Please retype the listing below exactly as it stands, skipping any pictures.

▸ **INFORMATION SUPPLIED**
----

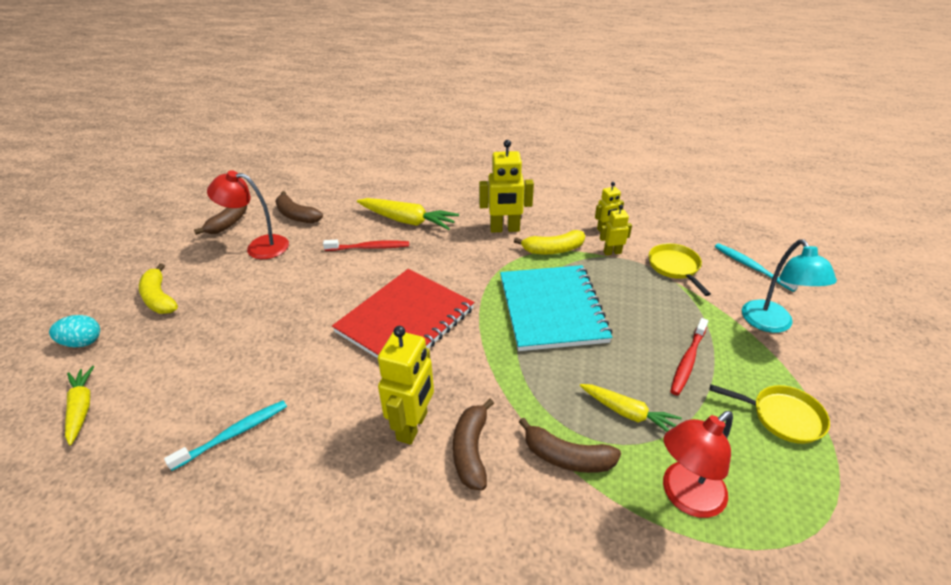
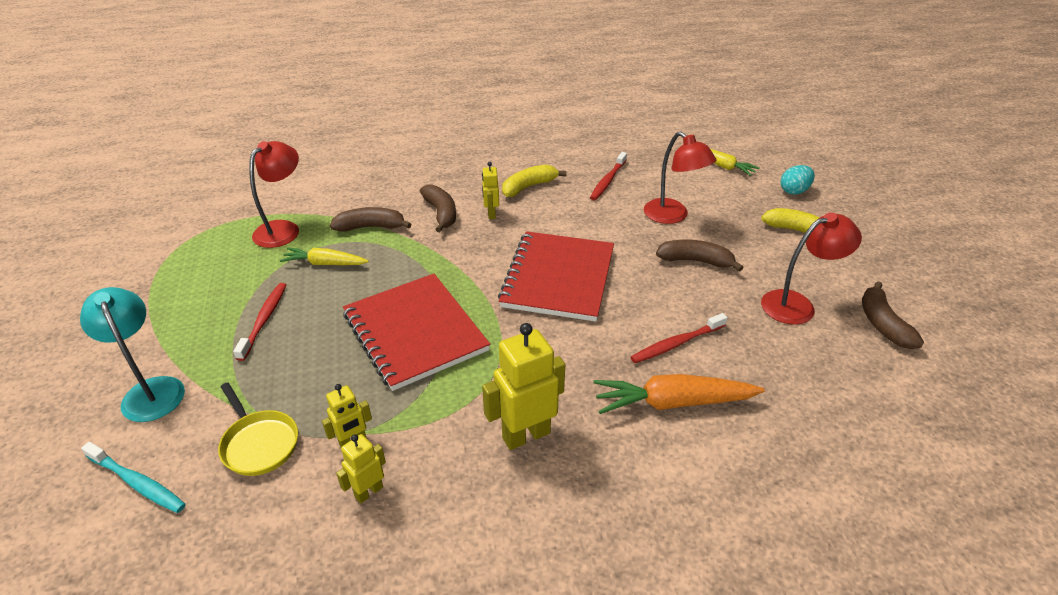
camera: 155 degrees right, 0 degrees up
(233, 434) = (608, 180): turquoise toothbrush -> red toothbrush
(235, 353) = (672, 216): none -> red lamp
(296, 215) = (823, 361): brown banana -> brown banana (695, 261)
(408, 221) = (672, 403): yellow carrot -> orange carrot
(413, 426) = (491, 214): yellow robot -> yellow robot, size x0.55
(552, 309) = (415, 332): turquoise notebook -> red notebook
(553, 250) = (440, 418): yellow banana -> yellow banana (529, 187)
(782, 416) = (186, 296): yellow pan -> none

----

▸ **OUTPUT**
camera: 155 degrees right, 0 degrees up
(233, 434) = (608, 180): turquoise toothbrush -> red toothbrush
(235, 353) = (672, 216): none -> red lamp
(296, 215) = (823, 361): brown banana -> brown banana (695, 261)
(408, 221) = (672, 403): yellow carrot -> orange carrot
(413, 426) = (491, 214): yellow robot -> yellow robot, size x0.55
(552, 309) = (415, 332): turquoise notebook -> red notebook
(553, 250) = (440, 418): yellow banana -> yellow banana (529, 187)
(782, 416) = (186, 296): yellow pan -> none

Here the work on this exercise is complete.